Task instructions ▸
From the entries below, extract every line that includes the word "HALL".

Recorded data ▸

■ ■ ■ ■ ■

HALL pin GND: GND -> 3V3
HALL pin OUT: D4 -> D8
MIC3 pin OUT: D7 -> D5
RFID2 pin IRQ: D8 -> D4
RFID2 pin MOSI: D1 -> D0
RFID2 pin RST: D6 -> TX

■ ■ ■ ■ ■

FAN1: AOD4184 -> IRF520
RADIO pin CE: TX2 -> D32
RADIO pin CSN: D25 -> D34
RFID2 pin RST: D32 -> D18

■ ■ ■ ■ ■

Response below ▸
HALL pin GND: GND -> 3V3
HALL pin OUT: D4 -> D8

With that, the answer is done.